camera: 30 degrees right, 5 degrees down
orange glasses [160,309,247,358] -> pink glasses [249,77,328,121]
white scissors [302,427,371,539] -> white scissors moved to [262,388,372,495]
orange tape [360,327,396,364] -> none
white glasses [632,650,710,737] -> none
...
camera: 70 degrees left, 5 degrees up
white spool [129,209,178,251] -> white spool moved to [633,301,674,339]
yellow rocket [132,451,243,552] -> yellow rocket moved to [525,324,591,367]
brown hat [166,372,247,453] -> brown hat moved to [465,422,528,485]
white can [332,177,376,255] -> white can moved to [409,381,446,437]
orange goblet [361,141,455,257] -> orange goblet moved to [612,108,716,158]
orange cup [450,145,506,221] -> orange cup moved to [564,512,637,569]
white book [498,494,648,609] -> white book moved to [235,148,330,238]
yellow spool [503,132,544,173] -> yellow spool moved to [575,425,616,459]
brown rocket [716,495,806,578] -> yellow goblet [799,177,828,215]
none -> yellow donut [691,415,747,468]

- ASSIGNMENT:
Using only the entries above, output the line with "camera: 30 degrees right, 5 degrees down", the line with "white glasses [632,650,710,737] -> none", and all lines between them, exactly as they stand.

- ANSWER FOR THIS EXERCISE:
camera: 30 degrees right, 5 degrees down
orange glasses [160,309,247,358] -> pink glasses [249,77,328,121]
white scissors [302,427,371,539] -> white scissors moved to [262,388,372,495]
orange tape [360,327,396,364] -> none
white glasses [632,650,710,737] -> none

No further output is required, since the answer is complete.